Instructions for the task: Copy the data below exactly, omitting any picture it contains.

Data segment:
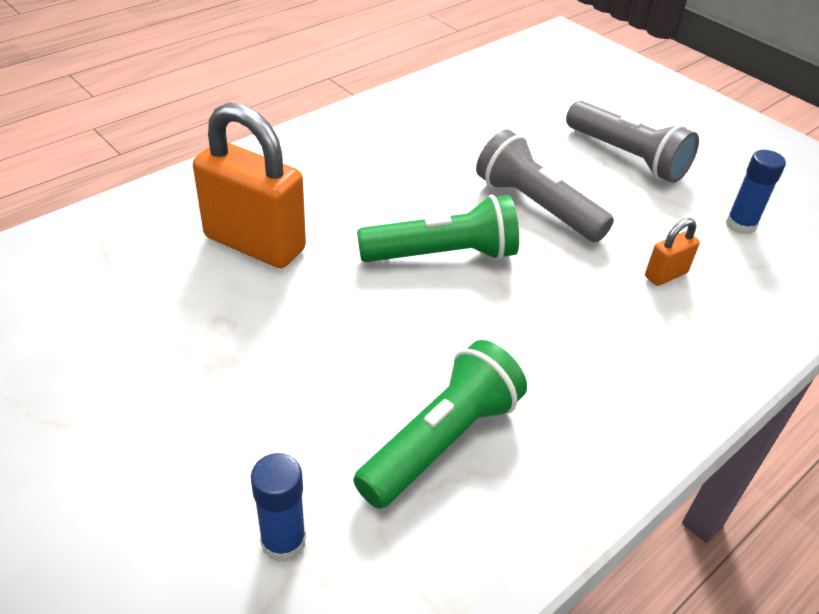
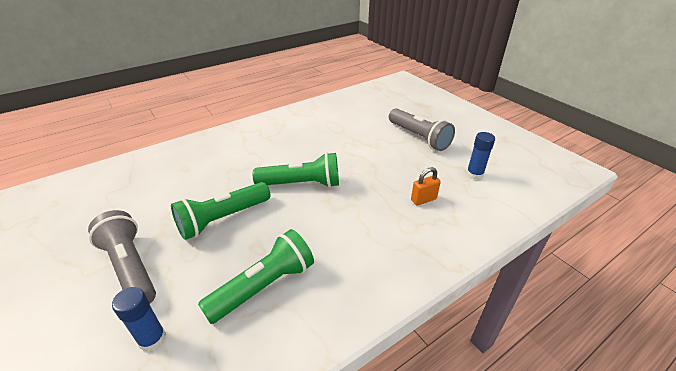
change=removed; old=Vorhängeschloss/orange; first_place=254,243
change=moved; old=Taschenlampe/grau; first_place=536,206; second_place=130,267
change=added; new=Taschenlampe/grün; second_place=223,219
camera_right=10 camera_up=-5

Task solution:
change=removed; old=Vorhängeschloss/orange; first_place=254,243
change=moved; old=Taschenlampe/grau; first_place=536,206; second_place=130,267
change=added; new=Taschenlampe/grün; second_place=223,219
camera_right=10 camera_up=-5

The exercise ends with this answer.